▶ **Directions**
Print the lines from the start through the line containing "Image resolution: width=2380", and copy them exactly.

▶ **Provided information**
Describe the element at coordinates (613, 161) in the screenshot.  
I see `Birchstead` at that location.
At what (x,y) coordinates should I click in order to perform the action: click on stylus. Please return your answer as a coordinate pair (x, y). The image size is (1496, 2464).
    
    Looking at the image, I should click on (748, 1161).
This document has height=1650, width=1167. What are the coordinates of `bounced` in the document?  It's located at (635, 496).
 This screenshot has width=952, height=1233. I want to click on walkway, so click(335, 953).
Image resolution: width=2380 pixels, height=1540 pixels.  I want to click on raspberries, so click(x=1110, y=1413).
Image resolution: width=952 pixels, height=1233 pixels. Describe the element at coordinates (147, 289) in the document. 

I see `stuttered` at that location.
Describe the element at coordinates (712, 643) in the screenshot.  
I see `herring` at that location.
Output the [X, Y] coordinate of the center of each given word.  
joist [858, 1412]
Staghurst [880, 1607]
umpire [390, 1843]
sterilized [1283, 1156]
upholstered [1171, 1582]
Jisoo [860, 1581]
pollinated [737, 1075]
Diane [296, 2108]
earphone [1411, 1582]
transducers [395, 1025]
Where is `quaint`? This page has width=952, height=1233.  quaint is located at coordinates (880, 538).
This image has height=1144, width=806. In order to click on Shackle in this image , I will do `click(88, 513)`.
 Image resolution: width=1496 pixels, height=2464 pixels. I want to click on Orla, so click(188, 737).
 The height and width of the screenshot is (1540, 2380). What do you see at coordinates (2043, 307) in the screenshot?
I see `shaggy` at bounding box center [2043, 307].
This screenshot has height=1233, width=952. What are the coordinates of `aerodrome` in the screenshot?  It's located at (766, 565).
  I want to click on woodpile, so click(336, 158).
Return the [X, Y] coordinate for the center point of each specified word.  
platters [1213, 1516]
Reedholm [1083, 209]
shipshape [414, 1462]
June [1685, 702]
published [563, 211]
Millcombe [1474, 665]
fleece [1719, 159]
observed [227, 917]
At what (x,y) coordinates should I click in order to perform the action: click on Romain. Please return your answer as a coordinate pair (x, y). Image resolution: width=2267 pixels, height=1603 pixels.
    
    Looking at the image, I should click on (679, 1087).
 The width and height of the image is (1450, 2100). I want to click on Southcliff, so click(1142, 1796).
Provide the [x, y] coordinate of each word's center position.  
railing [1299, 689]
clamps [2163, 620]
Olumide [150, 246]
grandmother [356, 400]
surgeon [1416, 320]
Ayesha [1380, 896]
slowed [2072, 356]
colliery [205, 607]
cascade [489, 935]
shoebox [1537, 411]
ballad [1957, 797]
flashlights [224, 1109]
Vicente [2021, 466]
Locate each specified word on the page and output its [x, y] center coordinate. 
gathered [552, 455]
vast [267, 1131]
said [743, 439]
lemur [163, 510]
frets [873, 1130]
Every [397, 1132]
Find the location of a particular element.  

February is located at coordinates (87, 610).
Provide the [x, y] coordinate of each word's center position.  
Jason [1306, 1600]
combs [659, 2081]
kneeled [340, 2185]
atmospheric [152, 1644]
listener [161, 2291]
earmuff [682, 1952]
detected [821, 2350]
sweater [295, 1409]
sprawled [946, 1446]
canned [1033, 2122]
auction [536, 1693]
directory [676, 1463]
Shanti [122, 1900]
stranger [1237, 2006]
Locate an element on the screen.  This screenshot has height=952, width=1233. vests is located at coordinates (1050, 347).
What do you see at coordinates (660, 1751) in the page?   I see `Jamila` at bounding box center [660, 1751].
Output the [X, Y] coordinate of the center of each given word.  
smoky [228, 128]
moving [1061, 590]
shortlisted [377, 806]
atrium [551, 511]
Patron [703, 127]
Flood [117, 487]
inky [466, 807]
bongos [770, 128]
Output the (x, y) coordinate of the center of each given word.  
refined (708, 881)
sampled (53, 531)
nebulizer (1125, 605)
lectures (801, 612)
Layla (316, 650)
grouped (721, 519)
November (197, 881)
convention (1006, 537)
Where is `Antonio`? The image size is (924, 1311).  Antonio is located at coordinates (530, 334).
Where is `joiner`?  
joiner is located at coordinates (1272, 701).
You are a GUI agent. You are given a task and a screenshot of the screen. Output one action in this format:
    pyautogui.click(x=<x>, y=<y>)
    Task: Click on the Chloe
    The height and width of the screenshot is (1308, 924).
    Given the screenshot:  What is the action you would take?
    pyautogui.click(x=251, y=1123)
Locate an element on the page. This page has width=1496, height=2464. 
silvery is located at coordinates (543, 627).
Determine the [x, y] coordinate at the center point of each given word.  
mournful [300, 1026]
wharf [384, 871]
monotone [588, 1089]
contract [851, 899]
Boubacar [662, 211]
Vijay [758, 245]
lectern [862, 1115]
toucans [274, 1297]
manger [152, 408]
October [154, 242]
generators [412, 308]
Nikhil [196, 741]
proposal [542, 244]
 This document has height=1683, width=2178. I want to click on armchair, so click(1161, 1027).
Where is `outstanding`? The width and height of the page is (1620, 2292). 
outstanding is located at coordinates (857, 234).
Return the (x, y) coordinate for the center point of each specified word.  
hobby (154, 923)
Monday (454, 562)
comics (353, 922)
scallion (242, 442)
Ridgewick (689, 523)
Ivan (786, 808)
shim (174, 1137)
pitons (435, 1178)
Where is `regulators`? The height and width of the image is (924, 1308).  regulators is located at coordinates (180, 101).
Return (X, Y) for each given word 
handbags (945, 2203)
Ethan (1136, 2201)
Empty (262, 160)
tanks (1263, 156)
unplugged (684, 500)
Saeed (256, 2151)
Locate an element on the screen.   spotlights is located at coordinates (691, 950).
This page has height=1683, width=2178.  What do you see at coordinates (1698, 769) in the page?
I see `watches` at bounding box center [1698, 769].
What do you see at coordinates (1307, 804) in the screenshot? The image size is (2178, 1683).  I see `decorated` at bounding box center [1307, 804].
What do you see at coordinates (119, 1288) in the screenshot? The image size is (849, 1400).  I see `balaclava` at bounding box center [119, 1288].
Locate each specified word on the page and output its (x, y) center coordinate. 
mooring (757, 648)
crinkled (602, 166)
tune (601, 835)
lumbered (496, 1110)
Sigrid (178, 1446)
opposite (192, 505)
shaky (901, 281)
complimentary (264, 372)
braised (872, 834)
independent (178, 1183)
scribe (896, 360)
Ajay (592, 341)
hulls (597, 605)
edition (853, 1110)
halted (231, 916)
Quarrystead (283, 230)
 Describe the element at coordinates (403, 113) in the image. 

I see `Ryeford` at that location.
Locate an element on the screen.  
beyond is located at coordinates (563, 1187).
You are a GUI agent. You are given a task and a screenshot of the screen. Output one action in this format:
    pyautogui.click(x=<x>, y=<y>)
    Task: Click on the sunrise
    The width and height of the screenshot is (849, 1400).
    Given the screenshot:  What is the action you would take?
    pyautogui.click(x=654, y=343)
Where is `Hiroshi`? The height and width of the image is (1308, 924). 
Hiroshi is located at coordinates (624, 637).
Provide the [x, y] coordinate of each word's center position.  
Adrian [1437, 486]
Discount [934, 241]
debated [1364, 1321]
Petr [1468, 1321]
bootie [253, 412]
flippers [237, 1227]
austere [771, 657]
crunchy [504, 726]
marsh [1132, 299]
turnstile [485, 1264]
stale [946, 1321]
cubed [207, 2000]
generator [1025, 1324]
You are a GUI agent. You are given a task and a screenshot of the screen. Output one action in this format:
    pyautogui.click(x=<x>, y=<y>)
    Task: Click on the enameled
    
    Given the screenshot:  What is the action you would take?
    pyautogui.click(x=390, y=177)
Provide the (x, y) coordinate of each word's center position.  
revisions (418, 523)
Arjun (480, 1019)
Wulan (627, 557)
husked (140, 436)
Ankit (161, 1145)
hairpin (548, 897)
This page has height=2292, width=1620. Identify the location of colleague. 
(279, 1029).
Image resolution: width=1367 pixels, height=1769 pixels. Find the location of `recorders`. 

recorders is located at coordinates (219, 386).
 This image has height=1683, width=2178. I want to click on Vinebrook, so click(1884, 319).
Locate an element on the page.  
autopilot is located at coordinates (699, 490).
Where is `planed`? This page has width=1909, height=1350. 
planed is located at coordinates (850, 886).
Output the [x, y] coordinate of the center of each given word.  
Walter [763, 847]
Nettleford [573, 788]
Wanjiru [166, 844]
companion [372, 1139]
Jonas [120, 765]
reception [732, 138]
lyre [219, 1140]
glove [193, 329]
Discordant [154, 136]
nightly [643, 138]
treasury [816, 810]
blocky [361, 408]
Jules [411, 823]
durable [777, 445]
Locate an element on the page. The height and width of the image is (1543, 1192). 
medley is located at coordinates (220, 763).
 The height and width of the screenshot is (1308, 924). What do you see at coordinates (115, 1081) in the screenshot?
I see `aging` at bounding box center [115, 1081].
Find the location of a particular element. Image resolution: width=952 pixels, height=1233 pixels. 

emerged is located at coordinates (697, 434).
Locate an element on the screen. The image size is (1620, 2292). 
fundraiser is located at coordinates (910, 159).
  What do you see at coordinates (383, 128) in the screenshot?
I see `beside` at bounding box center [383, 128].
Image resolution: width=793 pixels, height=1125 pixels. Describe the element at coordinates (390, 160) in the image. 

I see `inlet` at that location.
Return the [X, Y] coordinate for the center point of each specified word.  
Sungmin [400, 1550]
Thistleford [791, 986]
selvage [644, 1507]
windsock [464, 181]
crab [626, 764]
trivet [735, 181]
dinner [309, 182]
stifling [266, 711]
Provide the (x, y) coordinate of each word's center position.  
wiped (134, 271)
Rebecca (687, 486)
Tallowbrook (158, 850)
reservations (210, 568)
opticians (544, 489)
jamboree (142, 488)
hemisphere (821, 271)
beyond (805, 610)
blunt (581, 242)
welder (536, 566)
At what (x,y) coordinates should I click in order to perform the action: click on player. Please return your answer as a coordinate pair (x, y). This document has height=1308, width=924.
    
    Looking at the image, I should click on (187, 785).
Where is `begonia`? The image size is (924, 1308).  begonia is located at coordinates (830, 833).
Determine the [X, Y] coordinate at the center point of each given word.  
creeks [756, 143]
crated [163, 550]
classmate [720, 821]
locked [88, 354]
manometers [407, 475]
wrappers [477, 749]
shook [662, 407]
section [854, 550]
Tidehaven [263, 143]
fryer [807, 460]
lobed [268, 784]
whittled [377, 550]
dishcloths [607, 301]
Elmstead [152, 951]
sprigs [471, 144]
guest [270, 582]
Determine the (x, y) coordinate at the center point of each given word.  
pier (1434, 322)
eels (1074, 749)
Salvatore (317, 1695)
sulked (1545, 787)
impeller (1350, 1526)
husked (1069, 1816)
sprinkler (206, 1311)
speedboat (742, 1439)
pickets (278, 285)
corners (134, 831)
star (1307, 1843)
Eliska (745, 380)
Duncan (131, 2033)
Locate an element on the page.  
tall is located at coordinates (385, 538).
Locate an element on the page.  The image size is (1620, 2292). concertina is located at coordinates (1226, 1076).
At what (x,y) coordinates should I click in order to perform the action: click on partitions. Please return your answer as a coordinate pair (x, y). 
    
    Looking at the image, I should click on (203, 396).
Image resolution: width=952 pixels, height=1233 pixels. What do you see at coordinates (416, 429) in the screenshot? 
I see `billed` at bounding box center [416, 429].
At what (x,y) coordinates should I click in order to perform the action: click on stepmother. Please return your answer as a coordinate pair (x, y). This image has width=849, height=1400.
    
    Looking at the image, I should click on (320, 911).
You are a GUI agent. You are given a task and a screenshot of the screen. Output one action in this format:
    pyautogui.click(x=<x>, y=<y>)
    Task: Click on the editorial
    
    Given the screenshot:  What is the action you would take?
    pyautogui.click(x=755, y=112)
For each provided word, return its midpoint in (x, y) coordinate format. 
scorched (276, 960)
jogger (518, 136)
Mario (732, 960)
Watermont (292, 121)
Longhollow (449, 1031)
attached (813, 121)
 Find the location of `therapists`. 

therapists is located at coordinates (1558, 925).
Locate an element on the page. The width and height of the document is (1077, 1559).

▶ **Written response**
Describe the element at coordinates (613, 161) in the screenshot.  
I see `Birchstead` at that location.
At what (x,y) coordinates should I click in order to perform the action: click on stylus. Please return your answer as a coordinate pair (x, y). The image size is (1496, 2464).
    
    Looking at the image, I should click on (748, 1161).
This document has height=1650, width=1167. What are the coordinates of `bounced` in the document?  It's located at (635, 496).
 This screenshot has width=952, height=1233. I want to click on walkway, so click(335, 953).
Image resolution: width=2380 pixels, height=1540 pixels.  I want to click on raspberries, so click(x=1110, y=1413).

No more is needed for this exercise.